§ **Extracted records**
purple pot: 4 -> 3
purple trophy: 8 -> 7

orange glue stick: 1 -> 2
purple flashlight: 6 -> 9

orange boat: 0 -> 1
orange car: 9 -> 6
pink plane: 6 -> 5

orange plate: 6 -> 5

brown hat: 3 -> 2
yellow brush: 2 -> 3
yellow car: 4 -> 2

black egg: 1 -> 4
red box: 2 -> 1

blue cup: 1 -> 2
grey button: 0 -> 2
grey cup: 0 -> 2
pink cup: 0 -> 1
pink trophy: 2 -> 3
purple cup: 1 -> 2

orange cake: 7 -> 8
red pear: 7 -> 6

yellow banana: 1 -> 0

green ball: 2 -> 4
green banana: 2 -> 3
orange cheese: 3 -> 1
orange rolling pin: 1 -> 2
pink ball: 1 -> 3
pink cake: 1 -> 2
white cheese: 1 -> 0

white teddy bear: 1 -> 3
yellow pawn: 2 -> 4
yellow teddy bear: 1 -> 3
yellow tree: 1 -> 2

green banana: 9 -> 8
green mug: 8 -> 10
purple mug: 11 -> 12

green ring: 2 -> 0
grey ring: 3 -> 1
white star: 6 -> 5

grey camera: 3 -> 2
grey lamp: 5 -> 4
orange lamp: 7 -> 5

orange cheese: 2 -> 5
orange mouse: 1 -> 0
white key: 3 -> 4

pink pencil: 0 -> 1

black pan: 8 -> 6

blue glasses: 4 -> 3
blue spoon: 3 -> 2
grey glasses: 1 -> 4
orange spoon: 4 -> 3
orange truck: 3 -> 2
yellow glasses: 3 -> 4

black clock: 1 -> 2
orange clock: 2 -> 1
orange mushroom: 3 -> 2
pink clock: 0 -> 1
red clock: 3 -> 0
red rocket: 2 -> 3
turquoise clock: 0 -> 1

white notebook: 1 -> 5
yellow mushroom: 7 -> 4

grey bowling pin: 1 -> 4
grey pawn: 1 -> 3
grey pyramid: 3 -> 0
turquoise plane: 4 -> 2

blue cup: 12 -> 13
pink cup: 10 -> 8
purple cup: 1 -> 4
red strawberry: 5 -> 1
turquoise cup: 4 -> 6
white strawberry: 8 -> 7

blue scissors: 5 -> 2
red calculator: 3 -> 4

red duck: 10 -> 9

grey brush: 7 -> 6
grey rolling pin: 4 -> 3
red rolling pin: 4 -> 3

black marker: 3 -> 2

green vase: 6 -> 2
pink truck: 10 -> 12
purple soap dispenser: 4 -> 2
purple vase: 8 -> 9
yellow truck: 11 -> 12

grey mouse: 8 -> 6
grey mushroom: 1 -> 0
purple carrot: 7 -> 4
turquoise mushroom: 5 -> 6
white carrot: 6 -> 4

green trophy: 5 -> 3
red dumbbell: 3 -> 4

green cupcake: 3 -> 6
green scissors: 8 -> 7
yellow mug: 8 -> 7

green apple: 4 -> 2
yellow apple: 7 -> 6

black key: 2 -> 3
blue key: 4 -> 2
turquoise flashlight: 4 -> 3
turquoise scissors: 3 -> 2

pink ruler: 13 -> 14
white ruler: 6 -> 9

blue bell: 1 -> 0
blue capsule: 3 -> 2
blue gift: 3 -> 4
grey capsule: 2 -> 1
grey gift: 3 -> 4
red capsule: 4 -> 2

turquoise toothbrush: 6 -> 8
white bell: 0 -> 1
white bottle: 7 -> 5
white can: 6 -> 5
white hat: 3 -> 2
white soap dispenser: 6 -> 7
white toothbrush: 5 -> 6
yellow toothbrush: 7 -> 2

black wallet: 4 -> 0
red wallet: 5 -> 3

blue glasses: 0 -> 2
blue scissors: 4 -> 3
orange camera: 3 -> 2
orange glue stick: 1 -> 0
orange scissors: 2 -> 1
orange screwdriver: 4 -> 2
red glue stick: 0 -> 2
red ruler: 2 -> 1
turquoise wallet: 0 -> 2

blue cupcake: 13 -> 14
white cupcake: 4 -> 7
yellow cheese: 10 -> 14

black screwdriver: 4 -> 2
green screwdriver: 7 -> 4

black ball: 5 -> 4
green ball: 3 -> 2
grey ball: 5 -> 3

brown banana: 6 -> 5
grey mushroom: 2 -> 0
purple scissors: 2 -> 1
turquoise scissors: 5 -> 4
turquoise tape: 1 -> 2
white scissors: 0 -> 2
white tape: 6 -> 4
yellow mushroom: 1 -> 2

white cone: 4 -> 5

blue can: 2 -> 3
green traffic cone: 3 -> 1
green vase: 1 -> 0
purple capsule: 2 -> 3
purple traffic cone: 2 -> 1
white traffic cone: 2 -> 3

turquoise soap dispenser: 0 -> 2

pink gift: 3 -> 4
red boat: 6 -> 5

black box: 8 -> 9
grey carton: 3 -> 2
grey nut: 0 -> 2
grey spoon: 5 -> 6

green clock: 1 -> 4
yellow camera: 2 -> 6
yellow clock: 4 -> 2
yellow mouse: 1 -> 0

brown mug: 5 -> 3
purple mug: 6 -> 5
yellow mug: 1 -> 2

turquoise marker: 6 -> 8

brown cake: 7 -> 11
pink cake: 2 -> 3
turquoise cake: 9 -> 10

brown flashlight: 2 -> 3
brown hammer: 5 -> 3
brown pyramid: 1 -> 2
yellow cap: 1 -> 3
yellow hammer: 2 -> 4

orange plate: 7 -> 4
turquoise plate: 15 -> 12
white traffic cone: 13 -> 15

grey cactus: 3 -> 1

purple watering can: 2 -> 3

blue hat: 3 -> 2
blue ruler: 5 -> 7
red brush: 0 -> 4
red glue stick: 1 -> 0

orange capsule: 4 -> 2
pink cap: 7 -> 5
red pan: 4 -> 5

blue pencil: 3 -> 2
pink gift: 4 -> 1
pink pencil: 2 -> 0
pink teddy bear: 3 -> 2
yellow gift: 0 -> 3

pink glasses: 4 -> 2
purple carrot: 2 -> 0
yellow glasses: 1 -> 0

§ **PROMPT**
Please copy only the lines between the first line of the entries and the line with "black egg: 1 -> 4", keeping those two end lines as well, exactly as written.

§ **TASK ANSWER**
purple pot: 4 -> 3
purple trophy: 8 -> 7

orange glue stick: 1 -> 2
purple flashlight: 6 -> 9

orange boat: 0 -> 1
orange car: 9 -> 6
pink plane: 6 -> 5

orange plate: 6 -> 5

brown hat: 3 -> 2
yellow brush: 2 -> 3
yellow car: 4 -> 2

black egg: 1 -> 4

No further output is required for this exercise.